INSTRUCTIONS TO FOLLOW
Please convert the entries, starting at the beginning and stopping after the line that contains "Question: Considering the", into a JSON list of strings with one string per line. Leave out blank lines and the pictures.

Stored entries from a collection:
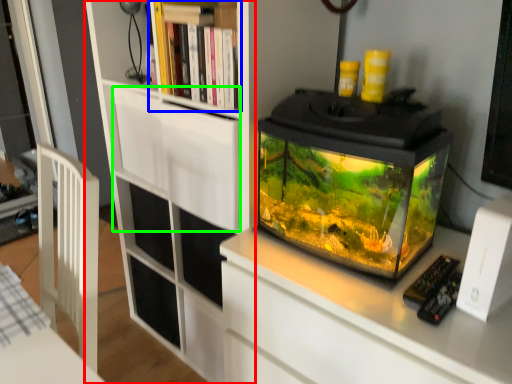
Question: Which is farther away from bookcase (highlighted by a red box)? shelf (highlighted by a blue box) or drawer (highlighted by a green box)?

Choices:
 (A) shelf
 (B) drawer

Answer: (A)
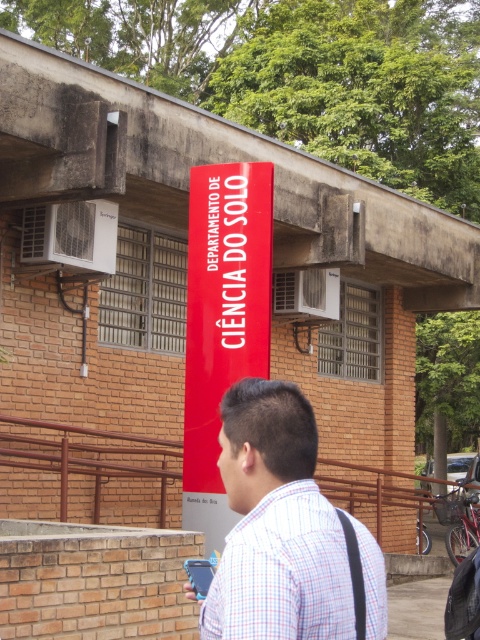
Is point (337, 602) behind point (210, 372)?

No, it is not.

Does point (228, 424) come closer to viewer compared to point (264, 173)?

Yes, point (228, 424) is closer to viewer.

You are a GUI agent. You are given a task and a screenshot of the screen. Output one action in this format:
    pyautogui.click(x=<x>, y=<y>)
    Task: Click on the plaid shirt at center
    Image resolution: width=480 pixels, height=640 pixels.
    Given the screenshot: What is the action you would take?
    pyautogui.click(x=276, y=525)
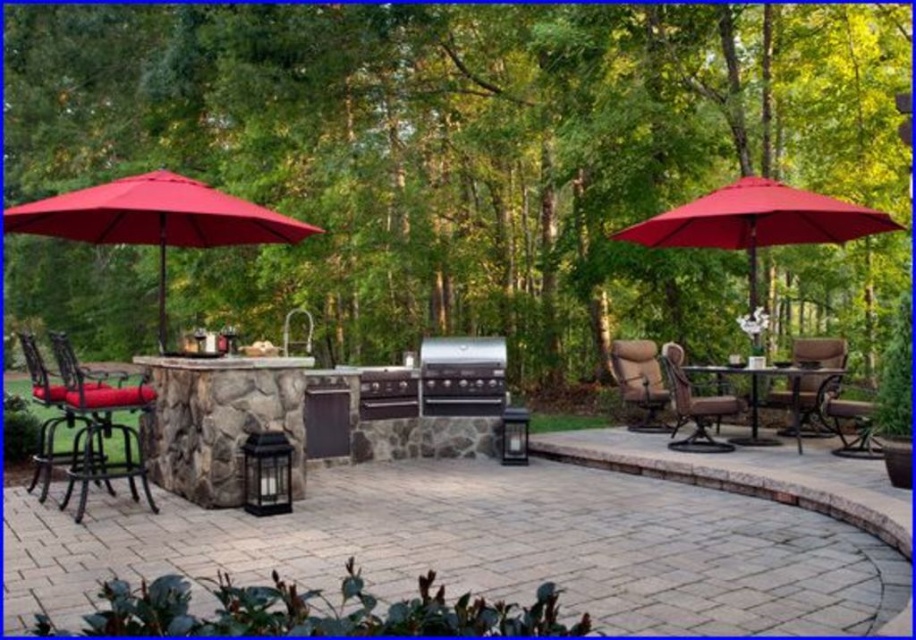
Question: Observing the image, what is the correct spatial positioning of brown fabric chair at center in reference to brown woven chair at center?

Choices:
 (A) left
 (B) right

Answer: (A)

Question: Considering the real-world distances, which object is farthest from the brown leather chair at right?

Choices:
 (A) metallic black bar stool at lower left
 (B) red fabric umbrella at upper right
 (C) brown fabric chair at center
 (D) red fabric umbrella at left

Answer: (A)

Question: Which of the following is the closest to the observer?

Choices:
 (A) (795, 401)
 (B) (48, 234)
 (C) (500, 368)
 (D) (745, 209)

Answer: (B)

Question: Which object is the farthest from the black stainless steel grill at center?

Choices:
 (A) red fabric umbrella at upper right
 (B) metallic black bar stool at lower left
 (C) brown woven chair at center

Answer: (B)

Question: Does red fabric umbrella at left come in front of brown woven chair at center?

Choices:
 (A) no
 (B) yes

Answer: (B)

Question: Is metallic black bar stool at lower left smaller than black stainless steel grill at center?

Choices:
 (A) yes
 (B) no

Answer: (B)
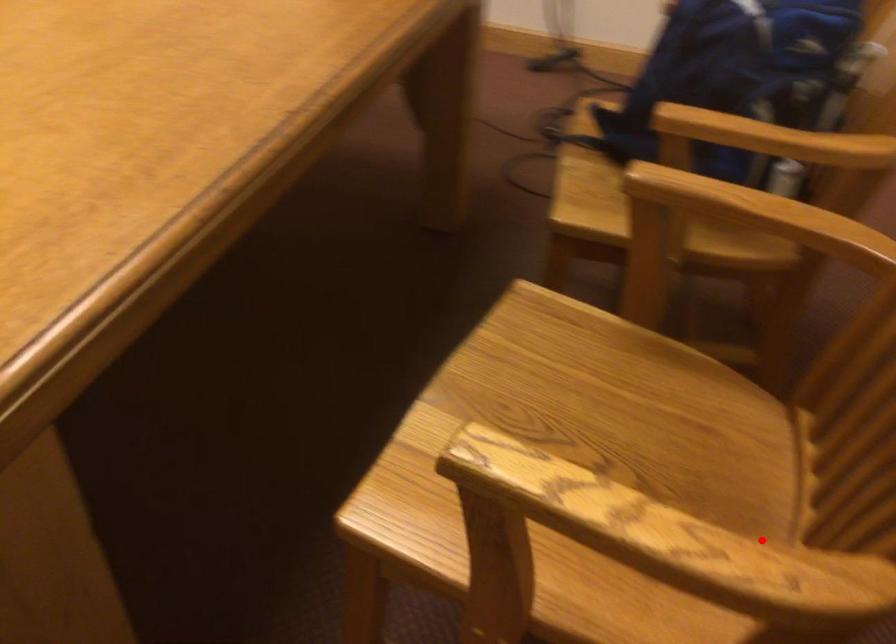
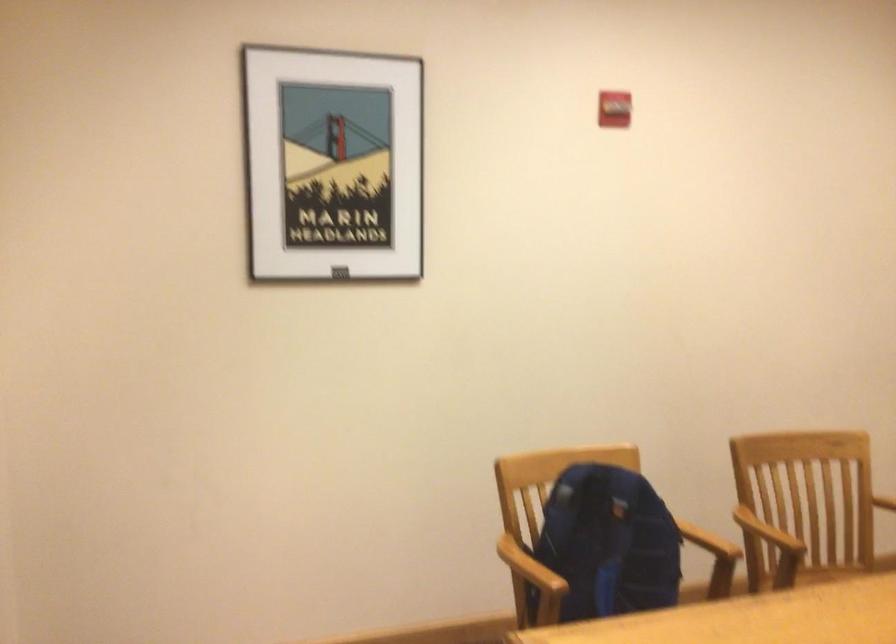
Locate, in the second image, the point that corresponds to the highlighted location in the first image.

(837, 572)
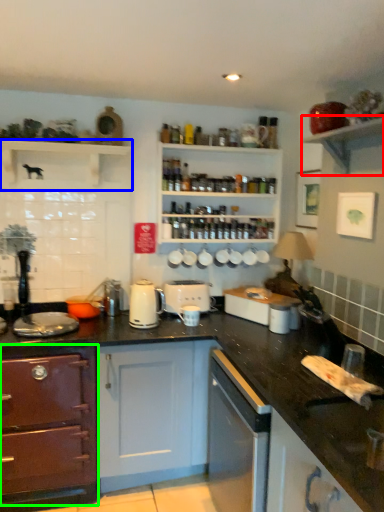
Question: Which object is the closest to the shelf (highlighted by a red box)? Choose among these: shelf (highlighted by a blue box) or cabinetry (highlighted by a green box).

Choices:
 (A) shelf
 (B) cabinetry

Answer: (A)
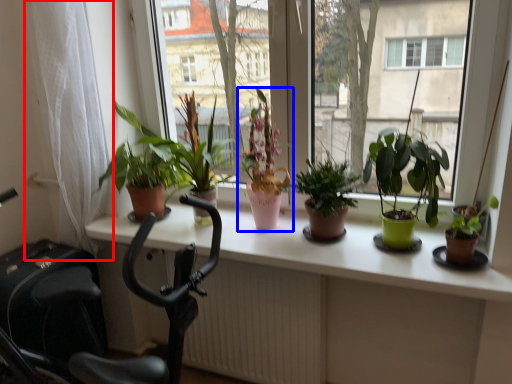
Question: Which object is further to the camera taking this photo, curtain (highlighted by a red box) or houseplant (highlighted by a blue box)?

Choices:
 (A) curtain
 (B) houseplant

Answer: (B)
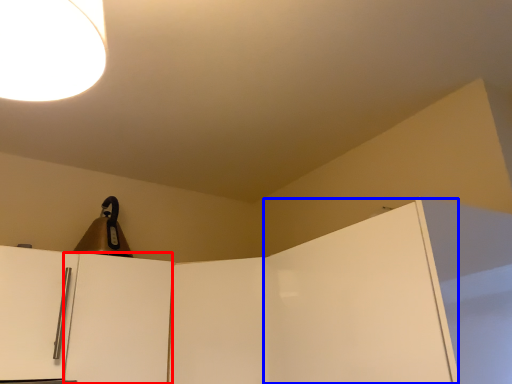
Question: Which point is closer to the camera, door (highlighted by a red box) or door (highlighted by a blue box)?

Choices:
 (A) door
 (B) door

Answer: (B)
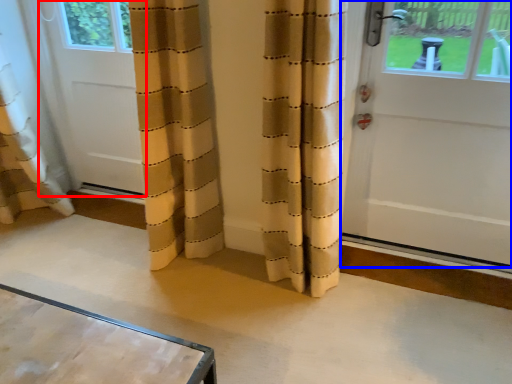
Question: Among these objects, which one is nearest to the camera, door (highlighted by a red box) or door (highlighted by a blue box)?

Choices:
 (A) door
 (B) door

Answer: (B)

TASK RESPONSE
[
  "Question: Which is farther away from bookcase (highlighted by a red box)? shelf (highlighted by a blue box) or drawer (highlighted by a green box)?",
  "Choices:",
  " (A) shelf",
  " (B) drawer",
  "Answer: (A)",
  "Is point (337, 602) behind point (210, 372)?",
  "No, it is not.",
  "Does point (228, 424) come closer to viewer compared to point (264, 173)?",
  "Yes, point (228, 424) is closer to viewer.",
  "You are a GUI agent. You are given a task and a screenshot of the screen. Output one action in this format:",
  "    pyautogui.click(x=<x>, y=<y>)",
  "    Task: Click on the plaid shirt at center",
  "    Image resolution: width=480 pixels, height=640 pixels.",
  "    Given the screenshot: What is the action you would take?",
  "    pyautogui.click(x=276, y=525)",
  "Question: Observing the image, what is the correct spatial positioning of brown fabric chair at center in reference to brown woven chair at center?",
  "Choices:",
  " (A) left",
  " (B) right",
  "Answer: (A)",
  "Question: Considering the real-world distances, which object is farthest from the brown leather chair at right?"
]